> [Exercise prompt] Within the data that follows, set down exactly the lines from the one containing "U16: NAND 74LS00" through the one containing "U17: NOT 74LS04", both ends included.

> [Exercise data]
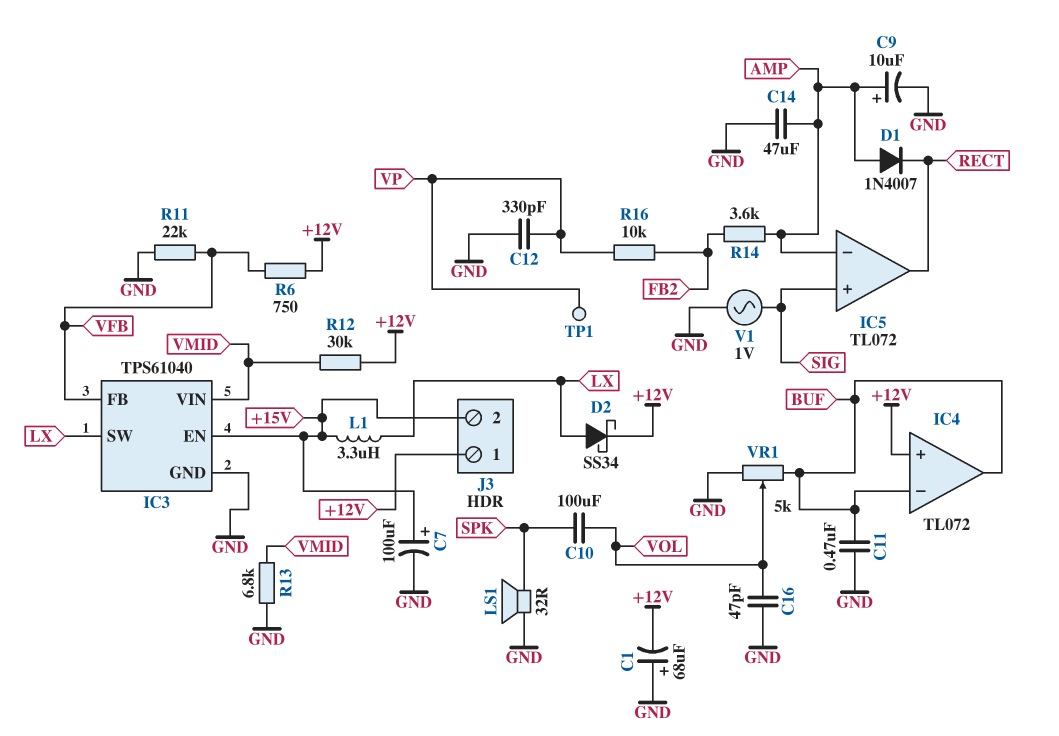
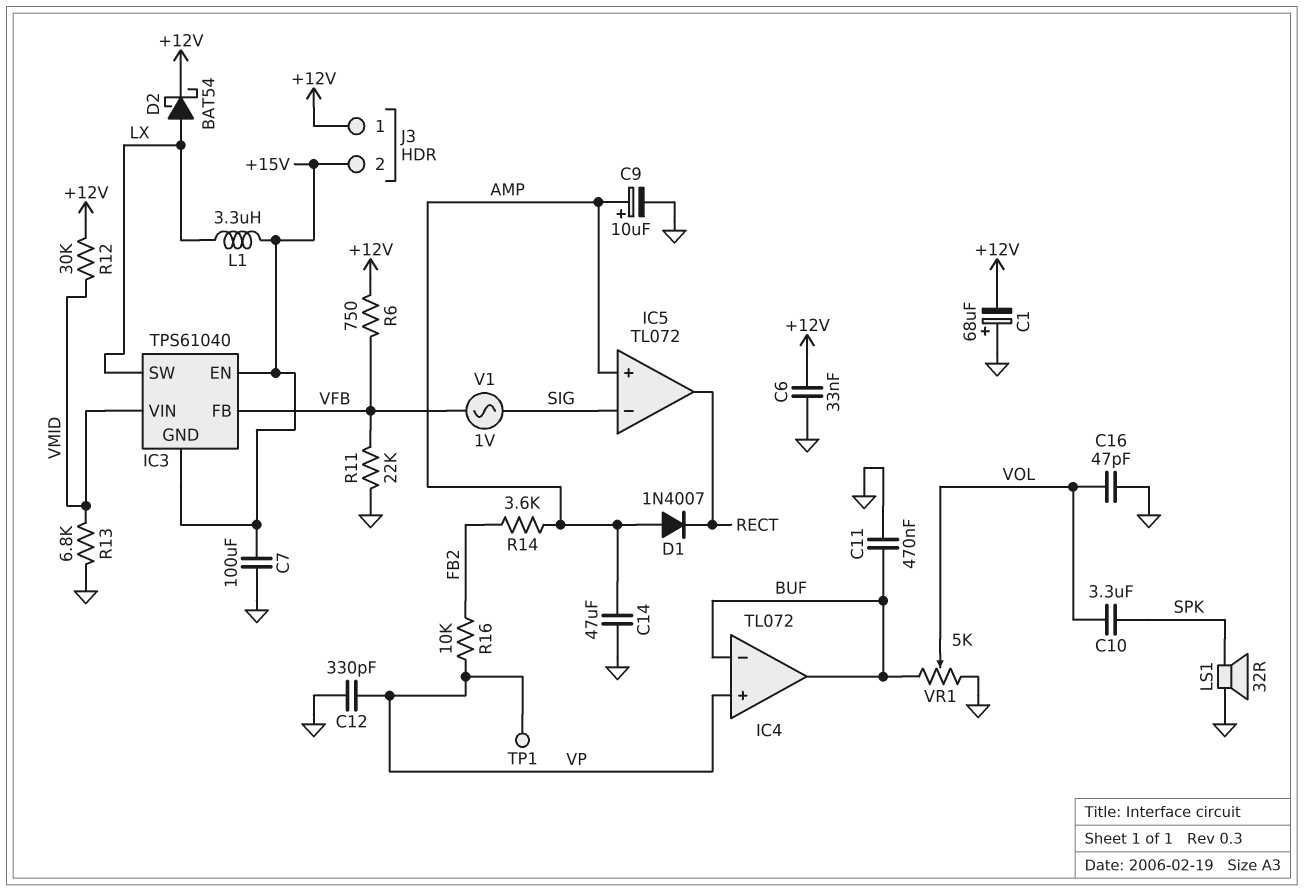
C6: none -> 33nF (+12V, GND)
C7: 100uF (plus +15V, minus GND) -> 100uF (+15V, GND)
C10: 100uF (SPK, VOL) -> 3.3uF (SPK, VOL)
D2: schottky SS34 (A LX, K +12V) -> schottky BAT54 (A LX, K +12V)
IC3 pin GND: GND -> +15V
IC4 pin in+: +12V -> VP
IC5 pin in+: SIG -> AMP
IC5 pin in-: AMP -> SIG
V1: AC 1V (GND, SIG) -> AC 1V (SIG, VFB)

---

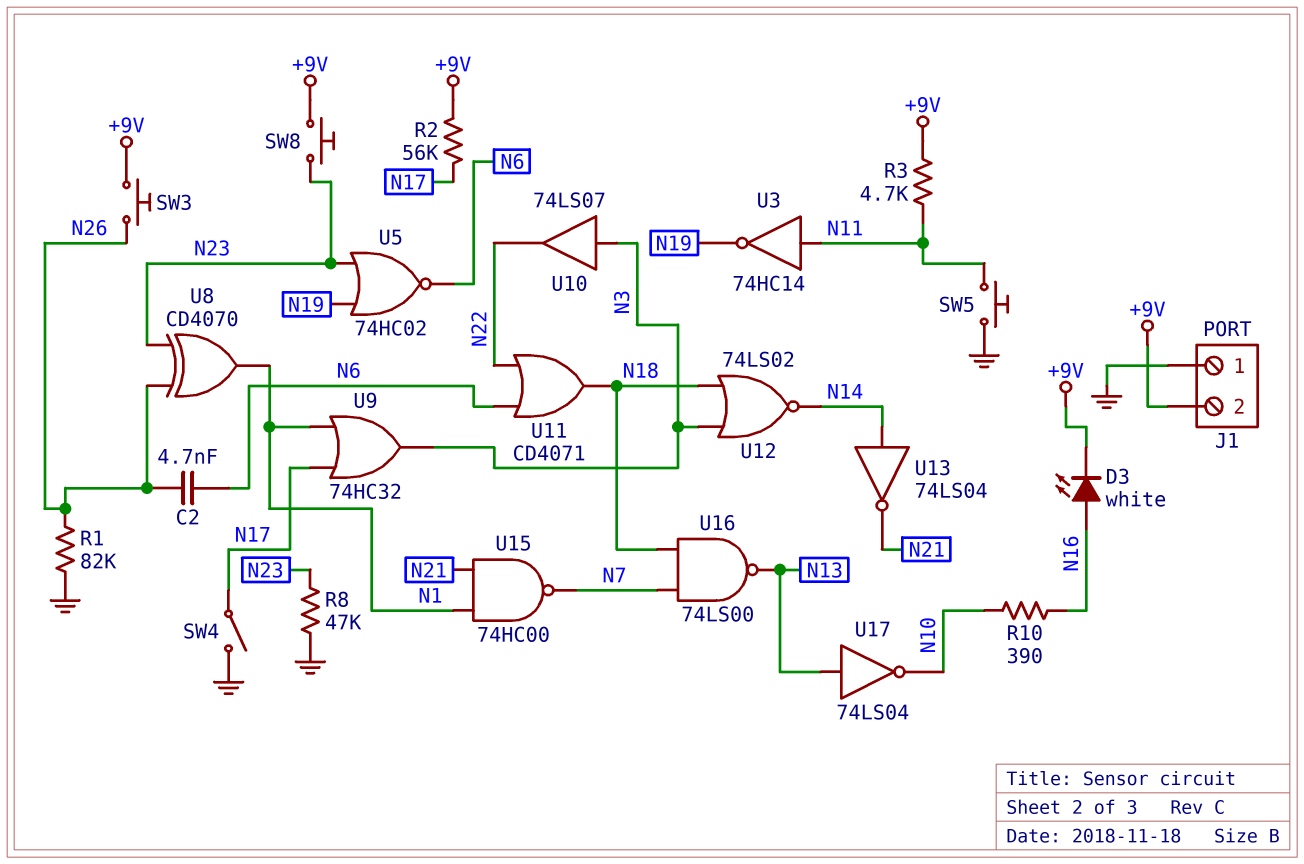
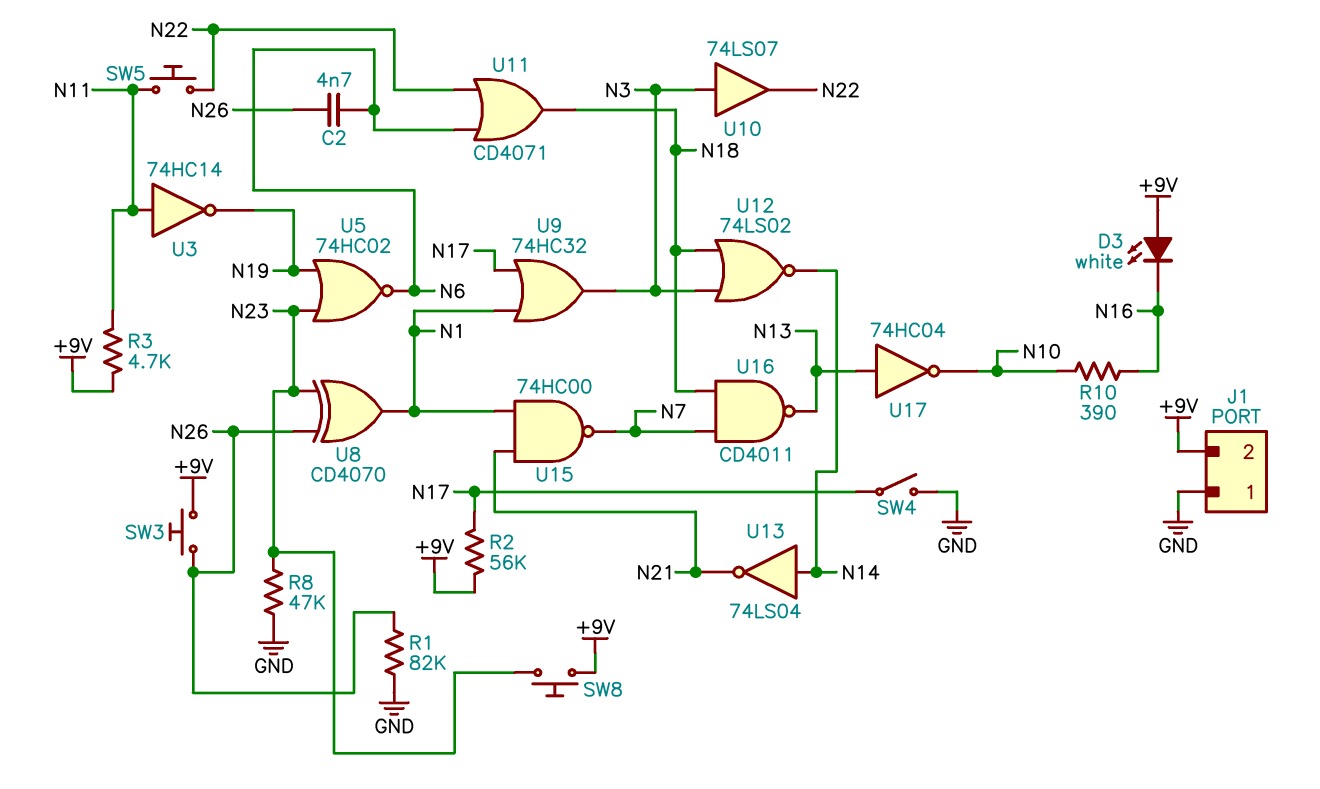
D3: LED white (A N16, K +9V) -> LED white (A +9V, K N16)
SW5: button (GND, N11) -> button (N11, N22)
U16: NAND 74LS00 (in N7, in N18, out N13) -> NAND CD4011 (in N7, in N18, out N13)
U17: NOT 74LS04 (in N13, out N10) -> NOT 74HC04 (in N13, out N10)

> [Response]
U16: NAND 74LS00 (in N7, in N18, out N13) -> NAND CD4011 (in N7, in N18, out N13)
U17: NOT 74LS04 (in N13, out N10) -> NOT 74HC04 (in N13, out N10)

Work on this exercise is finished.